From the listing below, select each line that contains the string "acciaccatura", matching case exactly.

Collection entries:
■ ■ ■ ■ ■

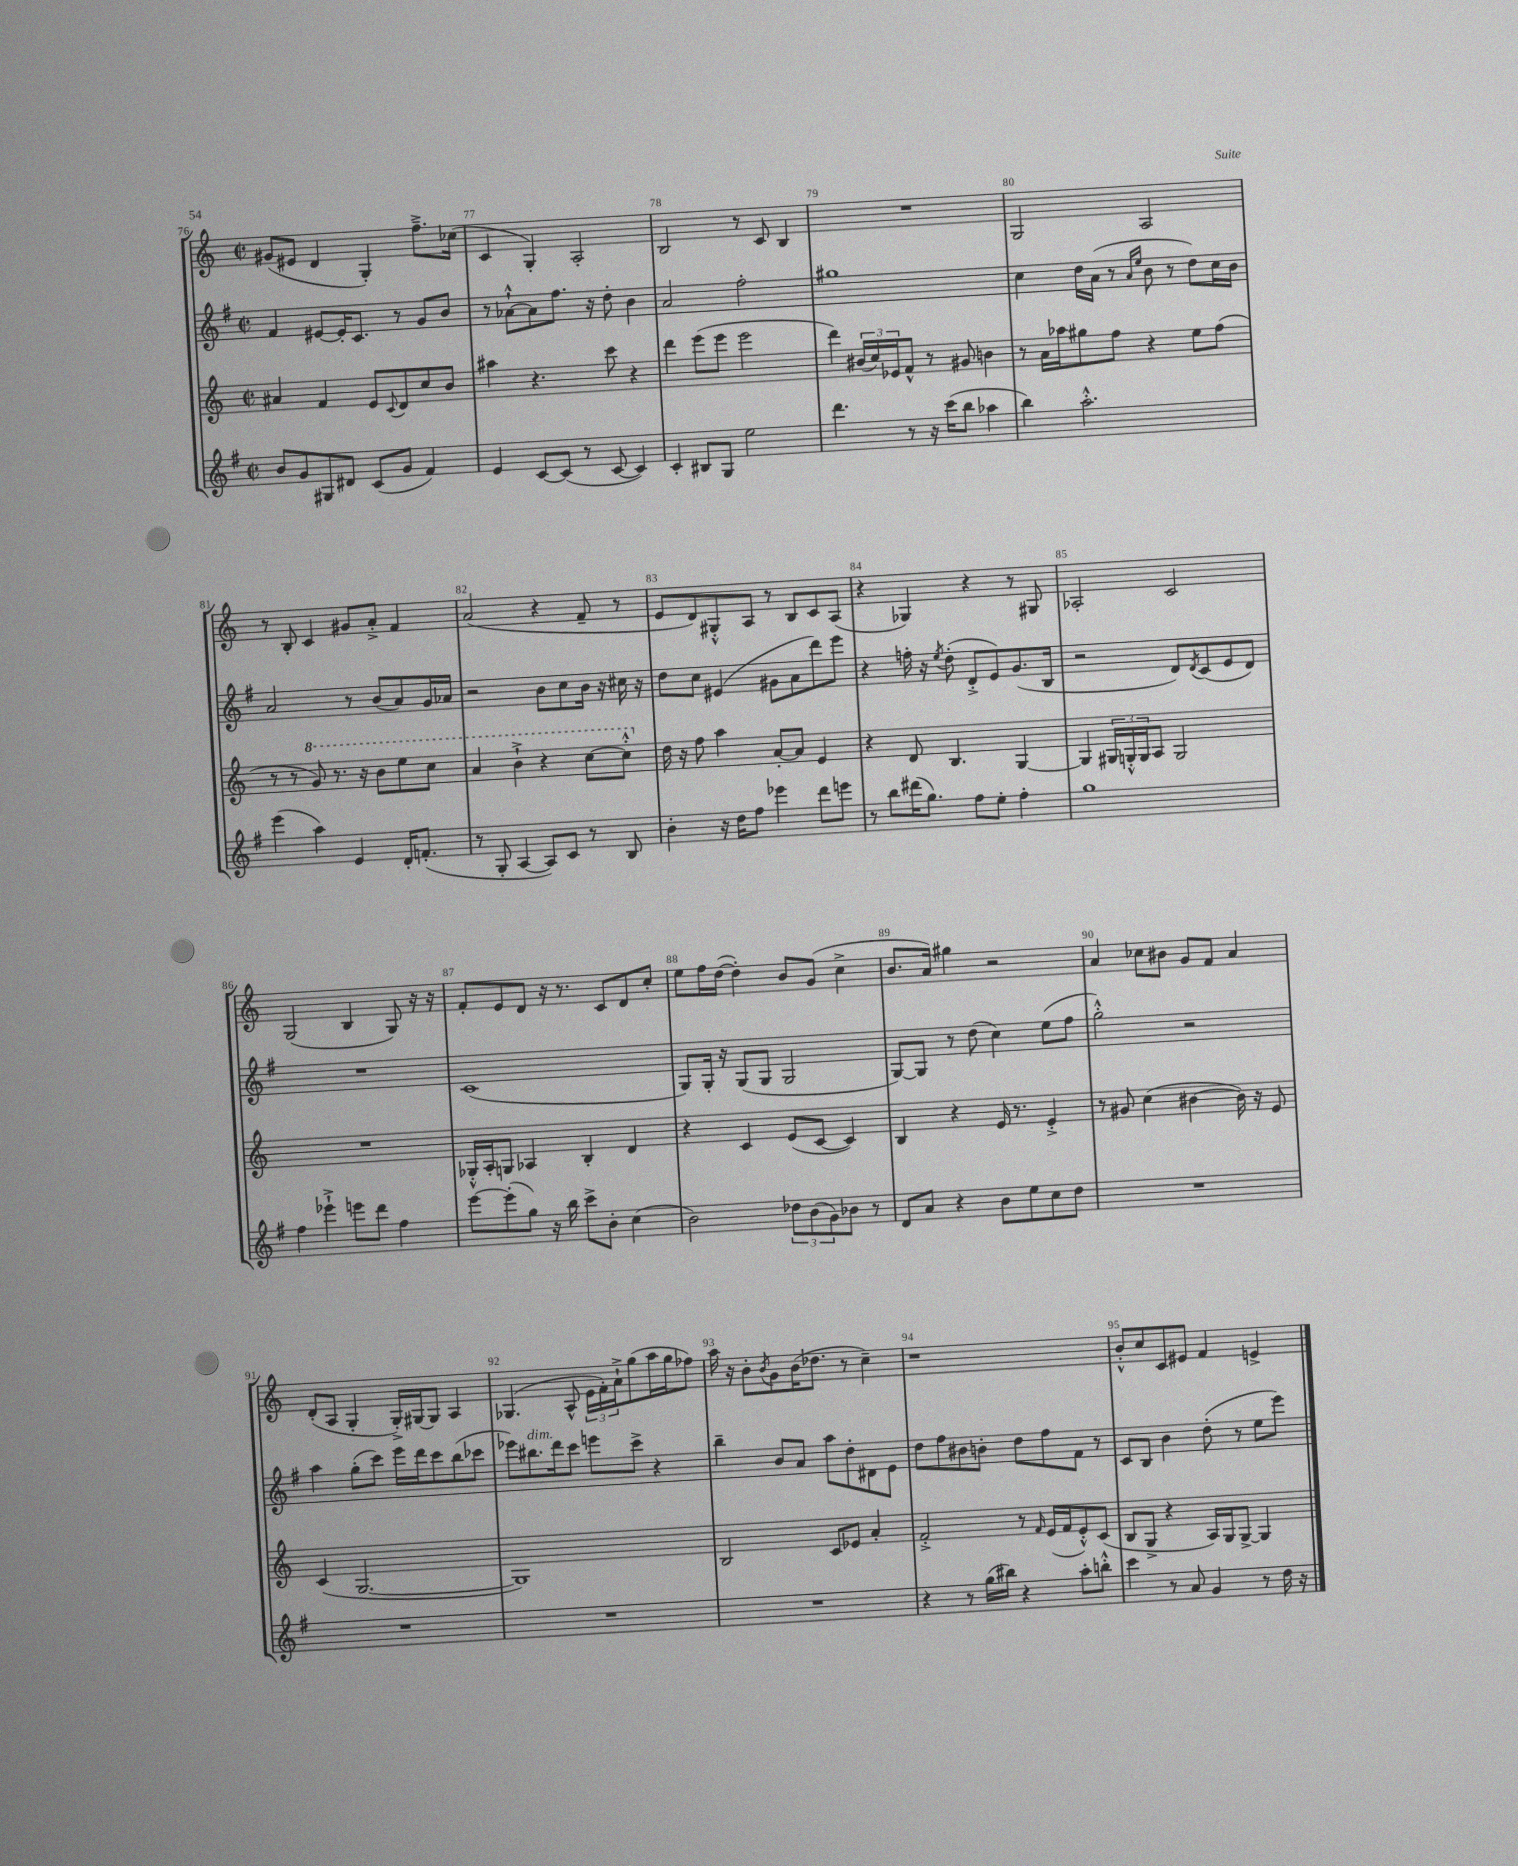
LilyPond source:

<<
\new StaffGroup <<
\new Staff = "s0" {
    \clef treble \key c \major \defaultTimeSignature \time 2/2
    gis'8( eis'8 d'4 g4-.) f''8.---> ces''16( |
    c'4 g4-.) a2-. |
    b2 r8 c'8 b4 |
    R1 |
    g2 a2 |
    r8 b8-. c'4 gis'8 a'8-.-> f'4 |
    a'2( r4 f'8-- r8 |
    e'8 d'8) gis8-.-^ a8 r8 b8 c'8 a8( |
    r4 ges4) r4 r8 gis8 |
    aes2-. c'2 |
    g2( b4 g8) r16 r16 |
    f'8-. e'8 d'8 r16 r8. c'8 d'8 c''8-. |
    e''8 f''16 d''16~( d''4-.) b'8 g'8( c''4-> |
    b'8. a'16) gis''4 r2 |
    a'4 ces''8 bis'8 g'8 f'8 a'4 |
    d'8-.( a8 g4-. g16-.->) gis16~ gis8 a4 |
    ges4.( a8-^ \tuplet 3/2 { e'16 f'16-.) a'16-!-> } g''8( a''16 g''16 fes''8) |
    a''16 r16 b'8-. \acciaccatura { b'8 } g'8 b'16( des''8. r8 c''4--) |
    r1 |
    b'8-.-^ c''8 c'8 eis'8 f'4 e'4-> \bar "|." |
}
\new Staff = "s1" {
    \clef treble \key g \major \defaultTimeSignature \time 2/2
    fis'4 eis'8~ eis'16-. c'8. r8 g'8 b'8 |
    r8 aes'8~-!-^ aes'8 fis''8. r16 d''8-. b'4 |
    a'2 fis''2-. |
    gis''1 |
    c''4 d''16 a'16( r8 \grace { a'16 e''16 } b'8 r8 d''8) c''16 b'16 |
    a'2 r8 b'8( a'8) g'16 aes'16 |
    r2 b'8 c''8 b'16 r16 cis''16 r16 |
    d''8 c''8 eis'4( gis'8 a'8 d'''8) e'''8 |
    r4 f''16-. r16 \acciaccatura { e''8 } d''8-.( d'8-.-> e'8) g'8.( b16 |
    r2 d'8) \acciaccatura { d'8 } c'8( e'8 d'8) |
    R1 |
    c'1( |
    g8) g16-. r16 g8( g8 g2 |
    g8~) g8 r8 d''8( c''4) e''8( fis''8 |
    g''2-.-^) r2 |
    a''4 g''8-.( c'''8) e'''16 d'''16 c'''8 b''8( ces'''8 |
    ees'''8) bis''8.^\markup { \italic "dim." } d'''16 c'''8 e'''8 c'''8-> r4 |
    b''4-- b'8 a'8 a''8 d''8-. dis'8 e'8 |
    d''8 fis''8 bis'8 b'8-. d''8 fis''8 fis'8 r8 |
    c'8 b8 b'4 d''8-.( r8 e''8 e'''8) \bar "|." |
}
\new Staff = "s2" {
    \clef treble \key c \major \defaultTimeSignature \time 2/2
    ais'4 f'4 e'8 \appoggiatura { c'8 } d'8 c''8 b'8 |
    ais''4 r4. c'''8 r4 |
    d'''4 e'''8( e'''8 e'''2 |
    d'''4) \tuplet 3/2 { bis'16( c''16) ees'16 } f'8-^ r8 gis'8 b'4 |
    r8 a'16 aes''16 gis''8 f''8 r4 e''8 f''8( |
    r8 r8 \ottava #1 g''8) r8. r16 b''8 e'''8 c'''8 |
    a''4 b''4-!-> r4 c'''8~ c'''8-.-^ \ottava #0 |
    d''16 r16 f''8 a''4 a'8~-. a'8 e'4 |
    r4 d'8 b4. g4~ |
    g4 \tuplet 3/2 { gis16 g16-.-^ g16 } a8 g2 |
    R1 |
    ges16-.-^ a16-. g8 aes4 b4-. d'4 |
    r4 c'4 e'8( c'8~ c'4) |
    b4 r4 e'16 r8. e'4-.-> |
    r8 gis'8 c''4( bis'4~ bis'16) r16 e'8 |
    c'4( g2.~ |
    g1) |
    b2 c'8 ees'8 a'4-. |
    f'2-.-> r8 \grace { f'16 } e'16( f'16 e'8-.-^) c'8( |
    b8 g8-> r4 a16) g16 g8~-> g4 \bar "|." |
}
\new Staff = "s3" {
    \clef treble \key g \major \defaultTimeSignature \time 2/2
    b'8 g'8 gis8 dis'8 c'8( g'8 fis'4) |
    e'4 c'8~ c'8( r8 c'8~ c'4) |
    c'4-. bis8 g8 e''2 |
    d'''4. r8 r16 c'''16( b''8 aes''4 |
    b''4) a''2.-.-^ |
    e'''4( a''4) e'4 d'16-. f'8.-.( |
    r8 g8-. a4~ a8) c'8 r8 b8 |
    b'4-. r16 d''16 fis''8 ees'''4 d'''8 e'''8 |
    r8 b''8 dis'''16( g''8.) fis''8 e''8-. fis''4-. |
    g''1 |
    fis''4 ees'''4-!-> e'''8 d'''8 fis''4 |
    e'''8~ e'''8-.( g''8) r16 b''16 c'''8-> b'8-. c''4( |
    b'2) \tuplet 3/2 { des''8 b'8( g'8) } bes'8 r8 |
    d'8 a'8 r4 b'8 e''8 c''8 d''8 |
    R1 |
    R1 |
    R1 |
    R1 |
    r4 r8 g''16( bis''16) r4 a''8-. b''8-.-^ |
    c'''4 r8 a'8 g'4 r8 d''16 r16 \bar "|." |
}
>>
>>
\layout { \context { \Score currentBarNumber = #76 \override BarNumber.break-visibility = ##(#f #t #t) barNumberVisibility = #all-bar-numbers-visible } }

■ ■ ■ ■ ■

Solution:
    a''16 r16 b'8-. \acciaccatura { b'8 } g'8 b'16( des''8. r8 c''4--) |
    r4 f''16-. r16 \acciaccatura { e''8 } d''8-.( d'8-.-> e'8) g'8.( b16 |
    r2 d'8) \acciaccatura { d'8 } c'8( e'8 d'8) |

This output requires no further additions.